◆ **About this task**:
All lines of the listing below are to be printed again exactly.

◆ **Supplied data**:
-----

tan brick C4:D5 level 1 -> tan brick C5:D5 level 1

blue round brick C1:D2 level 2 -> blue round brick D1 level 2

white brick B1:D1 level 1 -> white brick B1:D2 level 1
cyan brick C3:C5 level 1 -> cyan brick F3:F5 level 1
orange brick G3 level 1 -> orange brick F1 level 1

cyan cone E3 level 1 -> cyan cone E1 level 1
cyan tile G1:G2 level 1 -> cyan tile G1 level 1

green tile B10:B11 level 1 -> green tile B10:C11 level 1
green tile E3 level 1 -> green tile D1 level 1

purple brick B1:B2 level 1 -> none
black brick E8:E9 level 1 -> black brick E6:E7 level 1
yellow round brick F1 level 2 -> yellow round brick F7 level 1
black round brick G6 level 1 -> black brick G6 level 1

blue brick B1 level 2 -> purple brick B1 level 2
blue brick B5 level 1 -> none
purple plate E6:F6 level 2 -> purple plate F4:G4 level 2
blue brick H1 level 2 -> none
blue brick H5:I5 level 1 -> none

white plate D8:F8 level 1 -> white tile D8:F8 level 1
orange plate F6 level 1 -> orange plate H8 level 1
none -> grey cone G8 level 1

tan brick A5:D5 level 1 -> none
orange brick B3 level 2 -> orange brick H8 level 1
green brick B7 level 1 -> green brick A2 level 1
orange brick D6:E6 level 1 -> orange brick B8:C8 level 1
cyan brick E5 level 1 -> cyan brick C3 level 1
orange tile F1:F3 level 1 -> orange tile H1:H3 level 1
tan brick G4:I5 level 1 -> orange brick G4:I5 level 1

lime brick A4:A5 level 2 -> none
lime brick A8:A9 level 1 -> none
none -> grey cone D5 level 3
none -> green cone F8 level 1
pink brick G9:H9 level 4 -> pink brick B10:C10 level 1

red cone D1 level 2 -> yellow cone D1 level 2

-----

◆ **Written answer**:
tan brick C4:D5 level 1 -> tan brick C5:D5 level 1

blue round brick C1:D2 level 2 -> blue round brick D1 level 2

white brick B1:D1 level 1 -> white brick B1:D2 level 1
cyan brick C3:C5 level 1 -> cyan brick F3:F5 level 1
orange brick G3 level 1 -> orange brick F1 level 1

cyan cone E3 level 1 -> cyan cone E1 level 1
cyan tile G1:G2 level 1 -> cyan tile G1 level 1

green tile B10:B11 level 1 -> green tile B10:C11 level 1
green tile E3 level 1 -> green tile D1 level 1

purple brick B1:B2 level 1 -> none
black brick E8:E9 level 1 -> black brick E6:E7 level 1
yellow round brick F1 level 2 -> yellow round brick F7 level 1
black round brick G6 level 1 -> black brick G6 level 1

blue brick B1 level 2 -> purple brick B1 level 2
blue brick B5 level 1 -> none
purple plate E6:F6 level 2 -> purple plate F4:G4 level 2
blue brick H1 level 2 -> none
blue brick H5:I5 level 1 -> none

white plate D8:F8 level 1 -> white tile D8:F8 level 1
orange plate F6 level 1 -> orange plate H8 level 1
none -> grey cone G8 level 1

tan brick A5:D5 level 1 -> none
orange brick B3 level 2 -> orange brick H8 level 1
green brick B7 level 1 -> green brick A2 level 1
orange brick D6:E6 level 1 -> orange brick B8:C8 level 1
cyan brick E5 level 1 -> cyan brick C3 level 1
orange tile F1:F3 level 1 -> orange tile H1:H3 level 1
tan brick G4:I5 level 1 -> orange brick G4:I5 level 1

lime brick A4:A5 level 2 -> none
lime brick A8:A9 level 1 -> none
none -> grey cone D5 level 3
none -> green cone F8 level 1
pink brick G9:H9 level 4 -> pink brick B10:C10 level 1

red cone D1 level 2 -> yellow cone D1 level 2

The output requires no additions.